## TASK TO COMPLETE:
In the records below, some lines contain the word "cyan". Copy each of them.
(DATA EXCERPTS Opens)
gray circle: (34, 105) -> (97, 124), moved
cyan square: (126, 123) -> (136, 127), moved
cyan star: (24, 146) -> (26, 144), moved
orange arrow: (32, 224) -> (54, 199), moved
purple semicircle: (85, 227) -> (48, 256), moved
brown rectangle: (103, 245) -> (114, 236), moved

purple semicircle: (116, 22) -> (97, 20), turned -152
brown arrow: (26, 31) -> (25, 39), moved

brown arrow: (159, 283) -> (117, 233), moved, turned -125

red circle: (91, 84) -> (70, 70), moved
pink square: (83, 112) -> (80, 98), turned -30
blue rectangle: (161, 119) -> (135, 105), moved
(DATA EXCERPTS Closes)
(DATA EXCERPTS Opens)
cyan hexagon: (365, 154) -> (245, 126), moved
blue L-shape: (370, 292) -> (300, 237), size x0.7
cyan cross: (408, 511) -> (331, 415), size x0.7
(DATA EXCERPTS Closes)
## ANSWER SPACE:
cyan square: (126, 123) -> (136, 127), moved
cyan star: (24, 146) -> (26, 144), moved
cyan hexagon: (365, 154) -> (245, 126), moved
cyan cross: (408, 511) -> (331, 415), size x0.7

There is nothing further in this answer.